--- begin ---

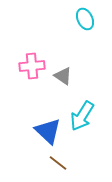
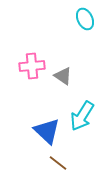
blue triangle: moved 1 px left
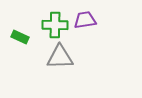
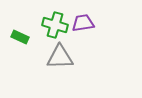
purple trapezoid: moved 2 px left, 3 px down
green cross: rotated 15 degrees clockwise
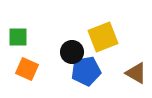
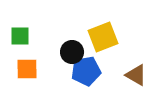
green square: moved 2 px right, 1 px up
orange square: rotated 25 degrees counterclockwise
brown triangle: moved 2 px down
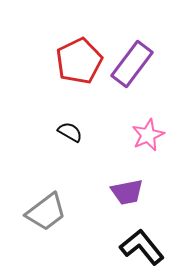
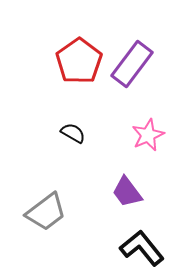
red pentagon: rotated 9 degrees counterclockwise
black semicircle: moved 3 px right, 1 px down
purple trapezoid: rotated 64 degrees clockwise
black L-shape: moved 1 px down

--- end ---

Task objective: Swap "moved" for "shifted" throughout the records and write out their lines again with nothing else altered. Omit the pictures from your answer.

Response to the exercise:
blue triangle: shifted 1 px left
purple trapezoid: shifted 2 px left, 3 px down
green cross: rotated 15 degrees clockwise
green square: shifted 2 px right, 1 px up
orange square: rotated 25 degrees counterclockwise
brown triangle: shifted 2 px down
red pentagon: rotated 9 degrees counterclockwise
black semicircle: shifted 3 px right, 1 px down
purple trapezoid: rotated 64 degrees clockwise
black L-shape: shifted 1 px down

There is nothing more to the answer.